[YOUR OBJECTIVE]
Of all the lines below, return only those starting with the line holding "green semicircle: (38, 127)" and going on through the line holding "purple triangle: (67, 183)", exactly as written.

[LISTED ENTRIES]

──────────

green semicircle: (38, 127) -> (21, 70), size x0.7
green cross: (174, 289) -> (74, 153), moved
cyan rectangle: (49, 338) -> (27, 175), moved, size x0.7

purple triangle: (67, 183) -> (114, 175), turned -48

──────────

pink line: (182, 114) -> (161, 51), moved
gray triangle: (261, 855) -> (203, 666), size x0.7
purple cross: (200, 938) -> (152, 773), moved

──────────

[SOLUTION TO THE EXERCISE]
green semicircle: (38, 127) -> (21, 70), size x0.7
green cross: (174, 289) -> (74, 153), moved
cyan rectangle: (49, 338) -> (27, 175), moved, size x0.7

purple triangle: (67, 183) -> (114, 175), turned -48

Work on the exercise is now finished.